• TASK REQUIREMENTS
Would you return the data below exactly as it stands, with every picture left out?

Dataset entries
--
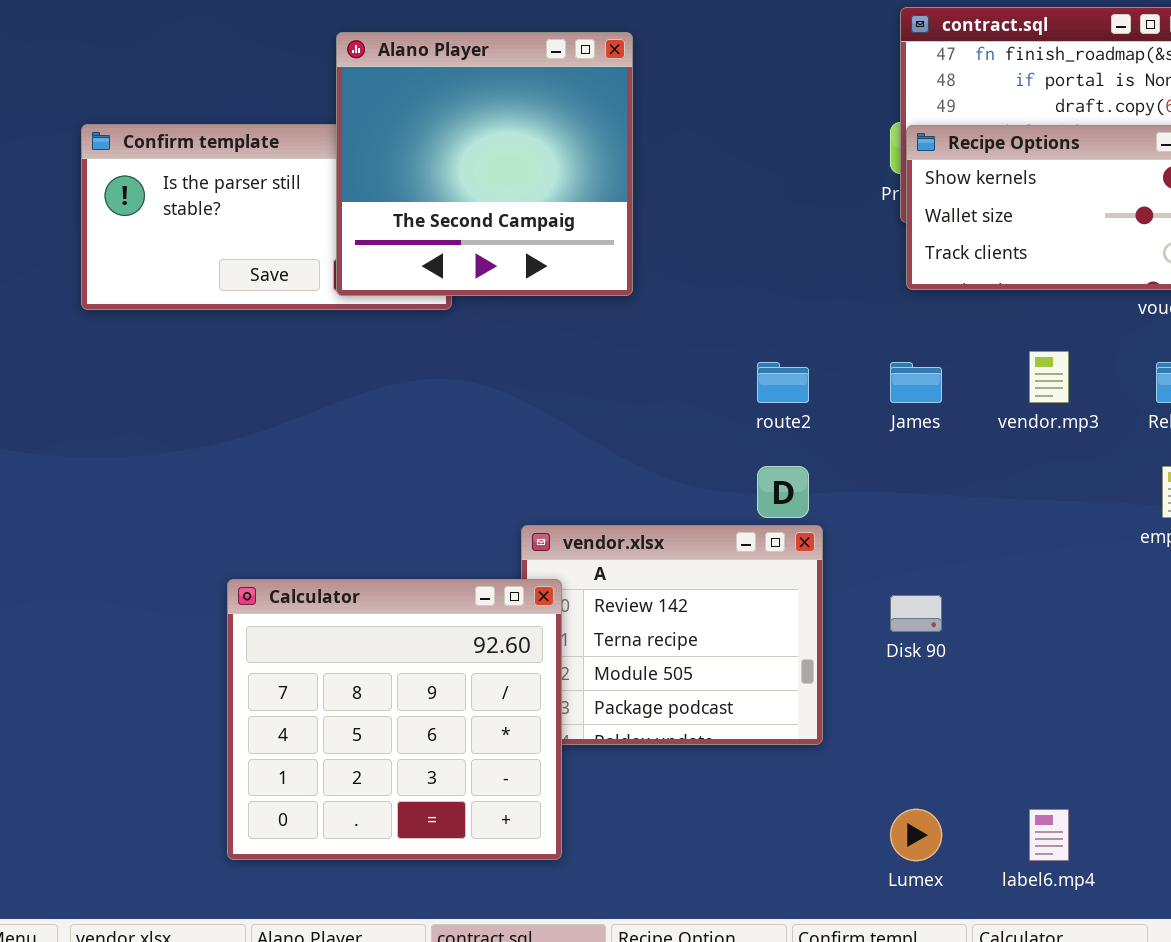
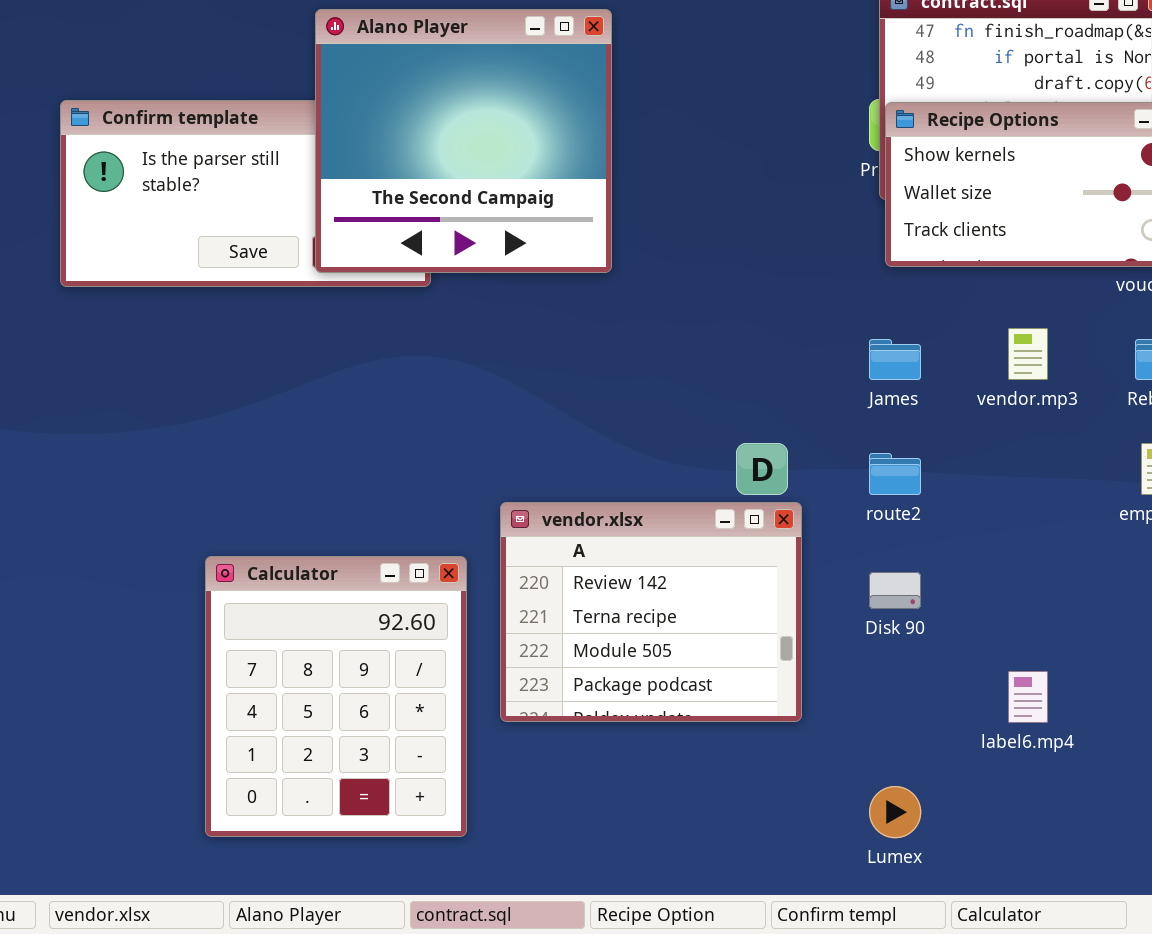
route2: [757,362,809,403] -> [869,453,921,495], moved
Calculator: [227,579,562,860] -> [205,556,467,837], resized
label6.mp4: [1029,809,1069,861] -> [1008,671,1048,723], moved

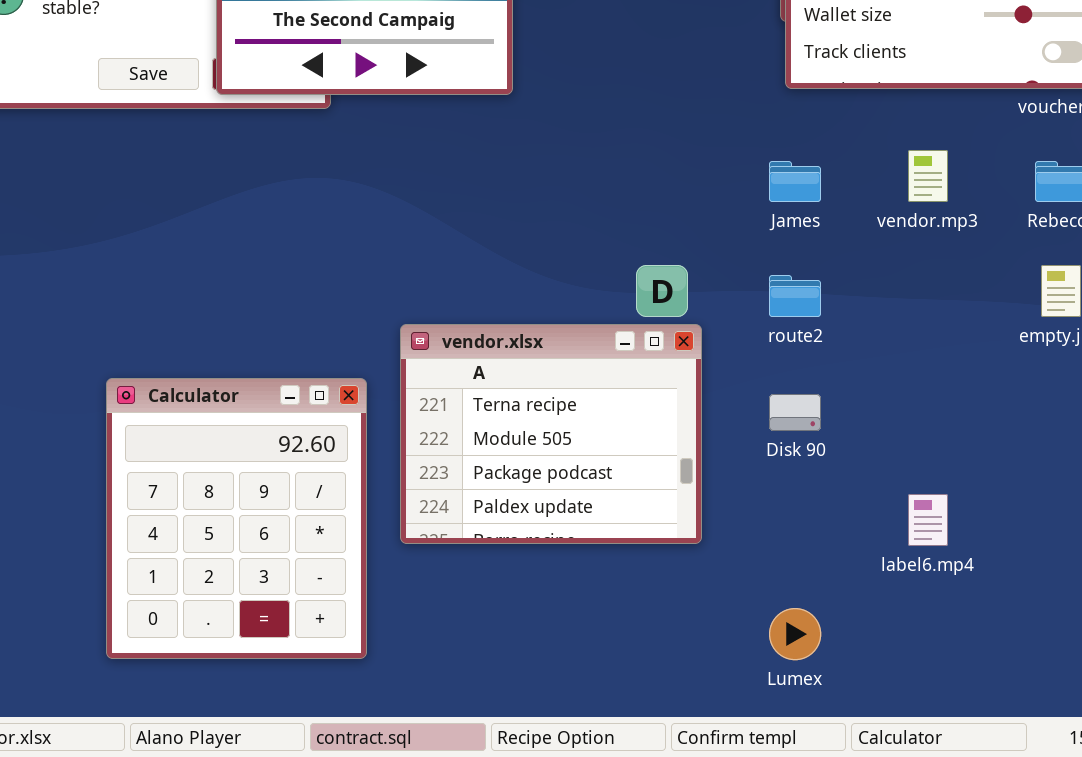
vendor.xlsx: [500,502,802,722] -> [400,324,702,544], scrolled down 1 row

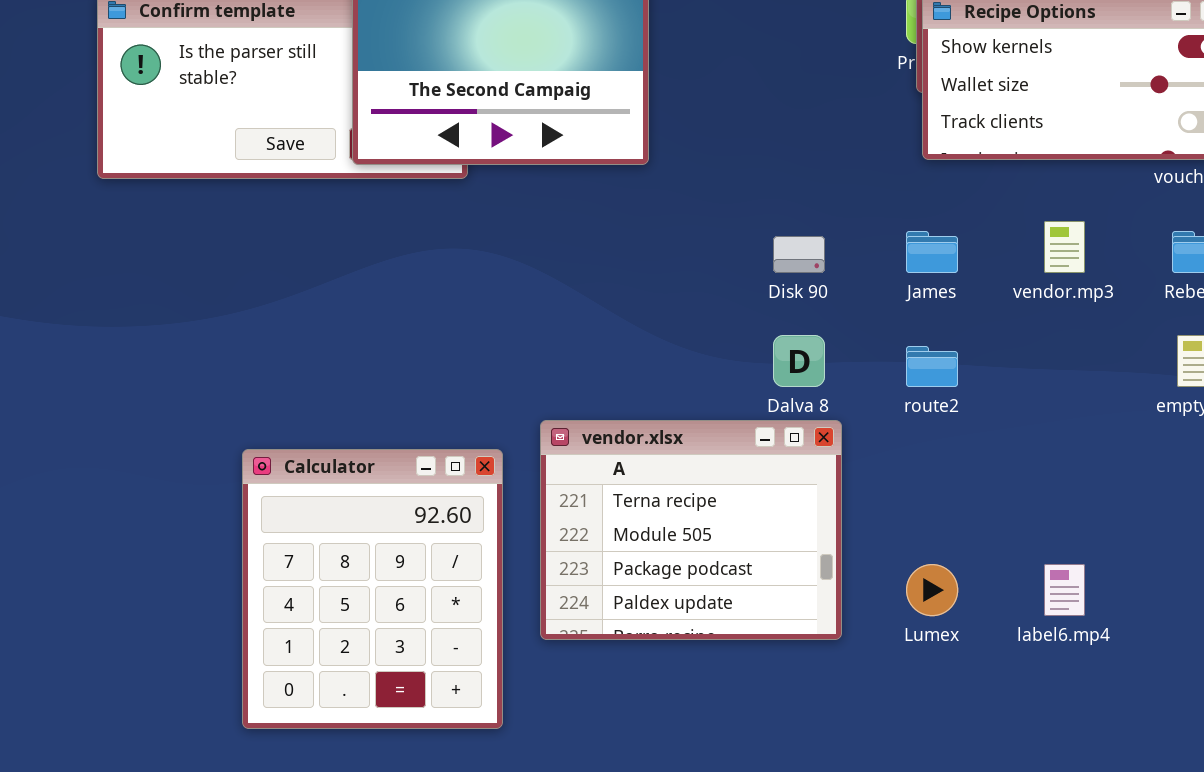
vendor.xlsx: [400,324,702,544] -> [540,420,842,640], moved
Disk 90: [769,394,821,431] -> [773,236,825,273], moved
Lumex: [769,608,821,660] -> [906,564,958,616], moved

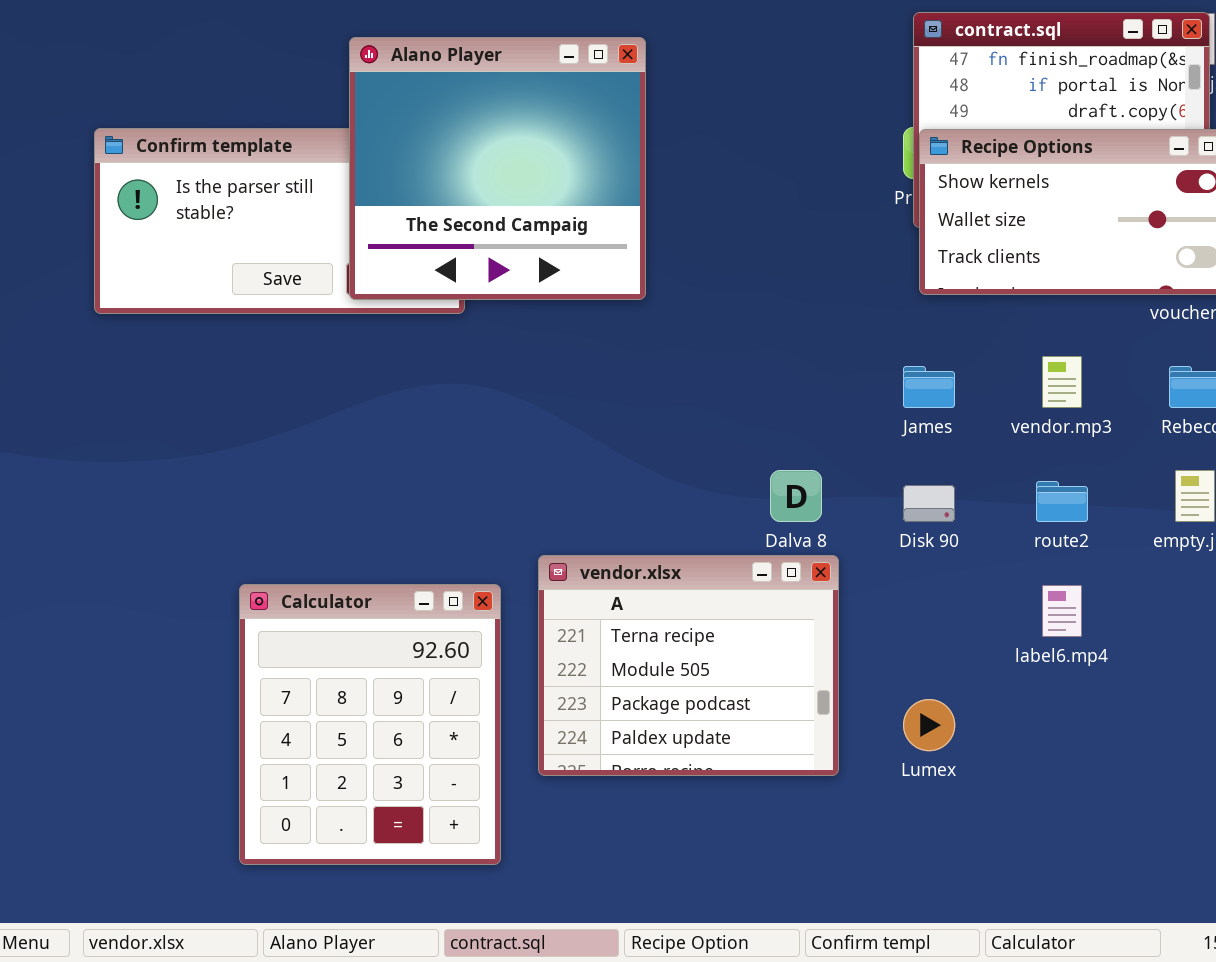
Disk 90: [773,236,825,273] -> [903,485,955,522], moved
route2: [906,346,958,387] -> [1036,481,1088,522], moved
label6.mp4: [1044,564,1085,616] -> [1042,585,1082,637], moved

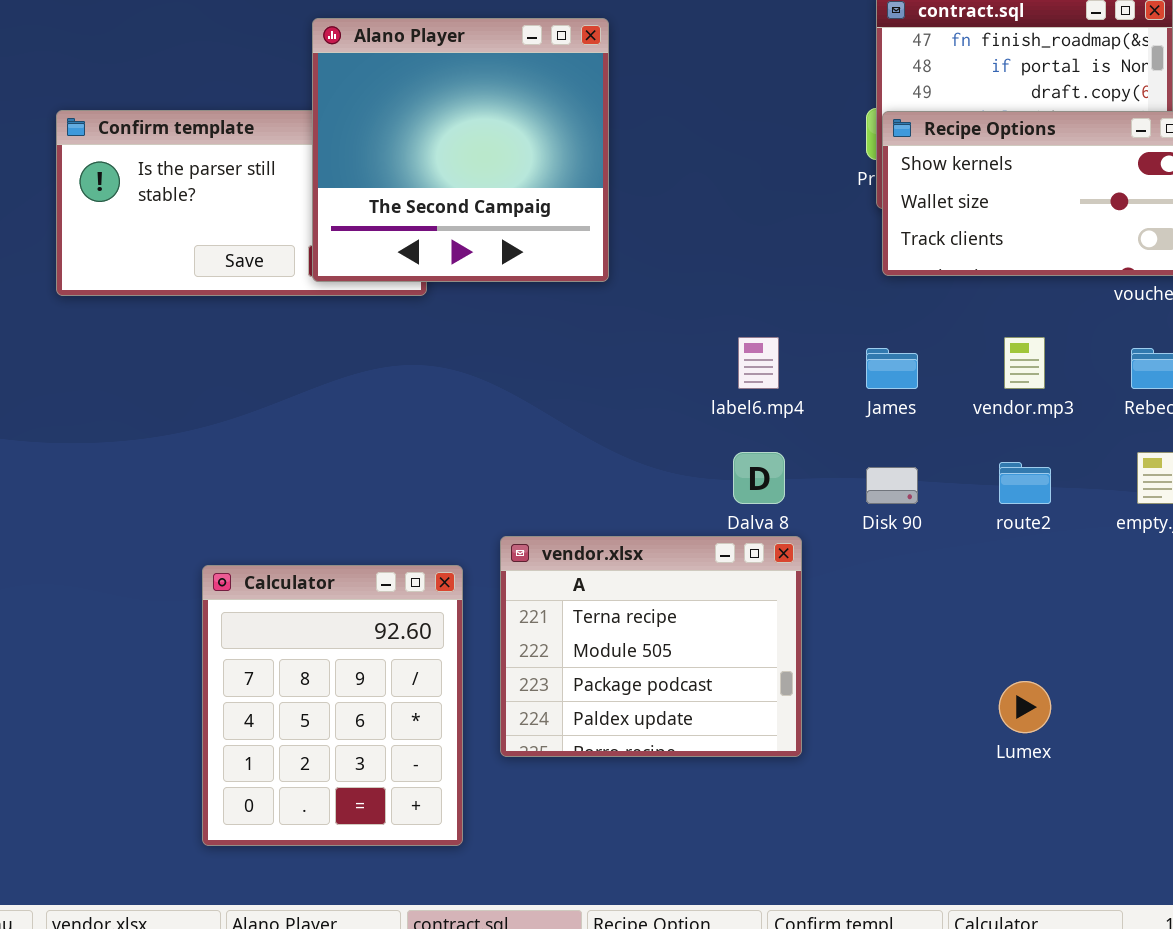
label6.mp4: [1042,585,1082,637] -> [738,337,779,389], moved
Lumex: [903,699,955,751] -> [999,681,1051,733], moved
--
• RESPONSE BOX
route2: [757,362,809,403] -> [869,453,921,495], moved
Calculator: [227,579,562,860] -> [205,556,467,837], resized
label6.mp4: [1029,809,1069,861] -> [1008,671,1048,723], moved

vendor.xlsx: [500,502,802,722] -> [400,324,702,544], scrolled down 1 row

vendor.xlsx: [400,324,702,544] -> [540,420,842,640], moved
Disk 90: [769,394,821,431] -> [773,236,825,273], moved
Lumex: [769,608,821,660] -> [906,564,958,616], moved

Disk 90: [773,236,825,273] -> [903,485,955,522], moved
route2: [906,346,958,387] -> [1036,481,1088,522], moved
label6.mp4: [1044,564,1085,616] -> [1042,585,1082,637], moved

label6.mp4: [1042,585,1082,637] -> [738,337,779,389], moved
Lumex: [903,699,955,751] -> [999,681,1051,733], moved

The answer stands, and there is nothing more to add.